··· DATA SECTION ···
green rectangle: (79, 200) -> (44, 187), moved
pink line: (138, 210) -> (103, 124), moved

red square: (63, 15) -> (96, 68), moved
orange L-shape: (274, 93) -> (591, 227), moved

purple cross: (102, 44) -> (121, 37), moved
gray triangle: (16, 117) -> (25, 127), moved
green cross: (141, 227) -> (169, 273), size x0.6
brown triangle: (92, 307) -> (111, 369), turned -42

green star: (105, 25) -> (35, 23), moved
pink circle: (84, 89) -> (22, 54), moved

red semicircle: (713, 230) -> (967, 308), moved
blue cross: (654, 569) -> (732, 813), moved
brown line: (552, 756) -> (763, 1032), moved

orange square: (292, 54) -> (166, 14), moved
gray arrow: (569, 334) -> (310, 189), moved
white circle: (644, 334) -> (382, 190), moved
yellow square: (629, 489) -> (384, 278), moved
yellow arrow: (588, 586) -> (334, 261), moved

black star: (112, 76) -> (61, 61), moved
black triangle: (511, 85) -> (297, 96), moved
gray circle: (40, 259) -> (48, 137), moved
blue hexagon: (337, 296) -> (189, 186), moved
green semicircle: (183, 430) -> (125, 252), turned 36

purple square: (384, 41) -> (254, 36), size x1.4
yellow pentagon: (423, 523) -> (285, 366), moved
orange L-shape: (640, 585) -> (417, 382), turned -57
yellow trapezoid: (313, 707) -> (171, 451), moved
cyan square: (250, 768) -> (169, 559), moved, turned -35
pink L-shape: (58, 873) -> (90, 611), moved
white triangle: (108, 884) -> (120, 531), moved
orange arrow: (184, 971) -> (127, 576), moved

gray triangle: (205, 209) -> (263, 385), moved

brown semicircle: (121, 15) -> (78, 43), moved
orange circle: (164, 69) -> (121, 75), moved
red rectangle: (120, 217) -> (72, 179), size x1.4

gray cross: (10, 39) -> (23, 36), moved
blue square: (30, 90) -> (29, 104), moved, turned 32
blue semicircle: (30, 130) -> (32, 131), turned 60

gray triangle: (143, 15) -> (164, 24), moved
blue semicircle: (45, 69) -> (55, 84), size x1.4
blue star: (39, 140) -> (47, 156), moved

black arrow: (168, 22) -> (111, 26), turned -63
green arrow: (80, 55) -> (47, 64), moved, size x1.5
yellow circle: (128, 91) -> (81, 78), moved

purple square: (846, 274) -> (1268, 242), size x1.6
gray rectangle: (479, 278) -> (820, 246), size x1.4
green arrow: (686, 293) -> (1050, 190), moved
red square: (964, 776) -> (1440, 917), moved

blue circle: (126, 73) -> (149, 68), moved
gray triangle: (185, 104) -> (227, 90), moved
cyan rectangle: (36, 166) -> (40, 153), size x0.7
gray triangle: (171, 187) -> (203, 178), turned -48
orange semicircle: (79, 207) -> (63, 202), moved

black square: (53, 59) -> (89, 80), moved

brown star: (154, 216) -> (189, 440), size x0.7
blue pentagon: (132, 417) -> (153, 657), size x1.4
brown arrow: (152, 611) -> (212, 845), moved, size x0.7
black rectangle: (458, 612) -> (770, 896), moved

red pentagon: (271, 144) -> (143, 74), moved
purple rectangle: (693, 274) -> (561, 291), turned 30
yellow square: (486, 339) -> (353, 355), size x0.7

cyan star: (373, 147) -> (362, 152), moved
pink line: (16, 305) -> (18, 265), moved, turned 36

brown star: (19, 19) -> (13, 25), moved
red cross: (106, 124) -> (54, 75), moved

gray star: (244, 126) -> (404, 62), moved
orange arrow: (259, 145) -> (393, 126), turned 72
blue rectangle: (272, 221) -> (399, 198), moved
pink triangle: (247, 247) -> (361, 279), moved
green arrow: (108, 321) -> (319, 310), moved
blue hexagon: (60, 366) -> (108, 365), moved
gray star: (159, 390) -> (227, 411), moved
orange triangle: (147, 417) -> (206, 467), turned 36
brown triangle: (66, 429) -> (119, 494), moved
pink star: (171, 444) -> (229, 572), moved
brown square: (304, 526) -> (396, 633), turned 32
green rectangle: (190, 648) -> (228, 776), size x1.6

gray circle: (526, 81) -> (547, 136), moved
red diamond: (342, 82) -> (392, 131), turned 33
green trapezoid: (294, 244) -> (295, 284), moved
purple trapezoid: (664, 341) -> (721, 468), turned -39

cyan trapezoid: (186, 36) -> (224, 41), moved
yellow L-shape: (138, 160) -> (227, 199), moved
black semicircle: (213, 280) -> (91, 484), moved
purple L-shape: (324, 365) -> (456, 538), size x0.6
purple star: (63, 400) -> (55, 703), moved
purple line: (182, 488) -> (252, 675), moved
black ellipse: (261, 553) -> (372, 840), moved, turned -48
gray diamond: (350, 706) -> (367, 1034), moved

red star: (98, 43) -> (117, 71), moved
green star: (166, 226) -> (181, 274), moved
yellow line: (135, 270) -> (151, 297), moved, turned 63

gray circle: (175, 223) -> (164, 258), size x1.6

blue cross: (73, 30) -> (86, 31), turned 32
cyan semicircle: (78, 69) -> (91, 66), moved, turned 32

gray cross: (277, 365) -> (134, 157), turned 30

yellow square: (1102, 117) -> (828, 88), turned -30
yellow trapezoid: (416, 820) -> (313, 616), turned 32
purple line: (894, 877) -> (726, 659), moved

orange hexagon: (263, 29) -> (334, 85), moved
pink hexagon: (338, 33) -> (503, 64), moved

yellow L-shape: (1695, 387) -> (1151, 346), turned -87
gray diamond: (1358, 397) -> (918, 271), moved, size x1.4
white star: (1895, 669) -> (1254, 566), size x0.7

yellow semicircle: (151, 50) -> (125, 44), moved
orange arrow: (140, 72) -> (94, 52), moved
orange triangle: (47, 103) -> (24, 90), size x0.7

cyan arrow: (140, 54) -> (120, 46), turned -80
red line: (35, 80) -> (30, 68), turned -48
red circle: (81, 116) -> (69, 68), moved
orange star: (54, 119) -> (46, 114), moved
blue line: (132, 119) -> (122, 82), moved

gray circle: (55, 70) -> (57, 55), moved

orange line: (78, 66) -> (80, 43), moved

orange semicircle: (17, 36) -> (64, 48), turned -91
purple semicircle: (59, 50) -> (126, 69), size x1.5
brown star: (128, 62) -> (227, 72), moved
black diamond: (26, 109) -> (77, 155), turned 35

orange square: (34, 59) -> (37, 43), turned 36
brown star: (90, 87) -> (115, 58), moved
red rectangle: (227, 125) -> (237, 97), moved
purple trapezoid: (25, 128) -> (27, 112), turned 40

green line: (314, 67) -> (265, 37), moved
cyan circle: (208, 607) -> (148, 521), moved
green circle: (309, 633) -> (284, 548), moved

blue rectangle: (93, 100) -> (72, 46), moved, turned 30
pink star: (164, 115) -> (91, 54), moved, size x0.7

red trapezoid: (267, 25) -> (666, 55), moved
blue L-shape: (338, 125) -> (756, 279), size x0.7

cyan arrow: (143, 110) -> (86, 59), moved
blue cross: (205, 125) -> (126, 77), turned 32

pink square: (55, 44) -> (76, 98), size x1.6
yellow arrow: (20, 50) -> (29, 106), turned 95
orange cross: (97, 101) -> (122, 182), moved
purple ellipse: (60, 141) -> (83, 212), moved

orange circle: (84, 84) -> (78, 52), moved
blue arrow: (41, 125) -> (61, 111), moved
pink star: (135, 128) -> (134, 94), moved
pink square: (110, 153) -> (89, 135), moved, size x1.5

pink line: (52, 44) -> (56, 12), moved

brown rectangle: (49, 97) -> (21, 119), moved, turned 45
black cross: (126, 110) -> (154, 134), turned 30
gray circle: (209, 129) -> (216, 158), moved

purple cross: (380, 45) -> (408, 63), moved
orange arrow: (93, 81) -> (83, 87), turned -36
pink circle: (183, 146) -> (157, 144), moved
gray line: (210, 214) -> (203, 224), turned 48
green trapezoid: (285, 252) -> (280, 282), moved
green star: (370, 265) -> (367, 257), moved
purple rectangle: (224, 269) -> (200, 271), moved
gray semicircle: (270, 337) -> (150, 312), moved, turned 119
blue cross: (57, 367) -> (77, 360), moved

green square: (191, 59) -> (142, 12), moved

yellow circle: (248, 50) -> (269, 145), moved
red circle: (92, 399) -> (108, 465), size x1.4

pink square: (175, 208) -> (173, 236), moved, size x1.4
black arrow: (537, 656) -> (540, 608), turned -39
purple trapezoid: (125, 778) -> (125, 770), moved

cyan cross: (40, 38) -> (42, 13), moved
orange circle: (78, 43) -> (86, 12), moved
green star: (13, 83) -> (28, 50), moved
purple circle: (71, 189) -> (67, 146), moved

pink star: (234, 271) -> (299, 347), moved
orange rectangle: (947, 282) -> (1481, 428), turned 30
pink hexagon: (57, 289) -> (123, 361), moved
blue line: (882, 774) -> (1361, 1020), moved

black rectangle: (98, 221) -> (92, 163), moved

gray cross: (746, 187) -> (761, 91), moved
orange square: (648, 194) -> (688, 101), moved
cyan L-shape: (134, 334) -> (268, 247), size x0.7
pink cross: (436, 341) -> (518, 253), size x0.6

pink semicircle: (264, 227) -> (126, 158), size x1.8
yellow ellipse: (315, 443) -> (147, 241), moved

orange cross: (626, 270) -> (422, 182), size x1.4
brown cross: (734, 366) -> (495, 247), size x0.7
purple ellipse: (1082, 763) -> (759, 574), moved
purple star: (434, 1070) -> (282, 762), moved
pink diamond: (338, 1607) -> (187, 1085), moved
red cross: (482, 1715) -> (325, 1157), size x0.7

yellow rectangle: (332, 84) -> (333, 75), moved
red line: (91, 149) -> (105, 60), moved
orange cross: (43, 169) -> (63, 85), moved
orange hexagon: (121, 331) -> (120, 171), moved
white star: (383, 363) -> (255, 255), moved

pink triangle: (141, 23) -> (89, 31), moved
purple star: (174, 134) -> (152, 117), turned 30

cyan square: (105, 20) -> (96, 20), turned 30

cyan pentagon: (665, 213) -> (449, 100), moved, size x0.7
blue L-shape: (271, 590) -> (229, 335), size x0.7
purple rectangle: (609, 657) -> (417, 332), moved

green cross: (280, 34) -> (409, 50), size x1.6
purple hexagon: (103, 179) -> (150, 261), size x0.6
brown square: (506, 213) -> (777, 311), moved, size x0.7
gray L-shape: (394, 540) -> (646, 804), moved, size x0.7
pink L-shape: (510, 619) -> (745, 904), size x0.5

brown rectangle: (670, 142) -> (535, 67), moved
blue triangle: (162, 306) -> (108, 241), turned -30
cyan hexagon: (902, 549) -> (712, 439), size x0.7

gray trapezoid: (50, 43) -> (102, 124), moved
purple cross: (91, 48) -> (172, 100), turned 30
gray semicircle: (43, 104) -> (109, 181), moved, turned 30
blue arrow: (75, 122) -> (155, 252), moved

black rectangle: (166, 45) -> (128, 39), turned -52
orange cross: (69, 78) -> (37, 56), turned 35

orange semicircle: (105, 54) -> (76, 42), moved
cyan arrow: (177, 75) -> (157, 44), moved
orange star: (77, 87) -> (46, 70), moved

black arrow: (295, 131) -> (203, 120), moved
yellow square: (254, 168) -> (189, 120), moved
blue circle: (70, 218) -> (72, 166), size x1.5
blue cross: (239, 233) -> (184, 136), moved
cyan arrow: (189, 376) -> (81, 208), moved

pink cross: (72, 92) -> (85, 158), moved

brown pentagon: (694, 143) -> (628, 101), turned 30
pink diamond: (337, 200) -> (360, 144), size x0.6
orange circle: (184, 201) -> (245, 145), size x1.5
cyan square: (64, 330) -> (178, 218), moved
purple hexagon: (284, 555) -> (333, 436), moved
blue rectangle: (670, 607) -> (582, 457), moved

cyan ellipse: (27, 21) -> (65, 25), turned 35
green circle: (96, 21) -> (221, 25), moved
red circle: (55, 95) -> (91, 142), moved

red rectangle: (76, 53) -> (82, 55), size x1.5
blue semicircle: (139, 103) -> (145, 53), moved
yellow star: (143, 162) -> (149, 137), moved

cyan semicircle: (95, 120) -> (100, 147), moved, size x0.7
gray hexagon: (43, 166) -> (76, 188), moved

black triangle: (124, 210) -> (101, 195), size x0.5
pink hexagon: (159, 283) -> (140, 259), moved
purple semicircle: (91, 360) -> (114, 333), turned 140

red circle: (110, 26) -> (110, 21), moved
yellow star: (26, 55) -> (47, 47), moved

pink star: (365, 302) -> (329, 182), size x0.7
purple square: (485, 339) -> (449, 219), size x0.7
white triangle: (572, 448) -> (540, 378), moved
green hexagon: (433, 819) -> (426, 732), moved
···
— WORK TO COMPLETE —
In the data above, which lines lie between the line with "pink hexagon: (57, 289) -> (123, 361), moved" and the line with "pink diamond: (338, 1607)", inclusive? Print those lines exactly and nothing else.

— FINISHED EXERCISE —
pink hexagon: (57, 289) -> (123, 361), moved
blue line: (882, 774) -> (1361, 1020), moved

black rectangle: (98, 221) -> (92, 163), moved

gray cross: (746, 187) -> (761, 91), moved
orange square: (648, 194) -> (688, 101), moved
cyan L-shape: (134, 334) -> (268, 247), size x0.7
pink cross: (436, 341) -> (518, 253), size x0.6

pink semicircle: (264, 227) -> (126, 158), size x1.8
yellow ellipse: (315, 443) -> (147, 241), moved

orange cross: (626, 270) -> (422, 182), size x1.4
brown cross: (734, 366) -> (495, 247), size x0.7
purple ellipse: (1082, 763) -> (759, 574), moved
purple star: (434, 1070) -> (282, 762), moved
pink diamond: (338, 1607) -> (187, 1085), moved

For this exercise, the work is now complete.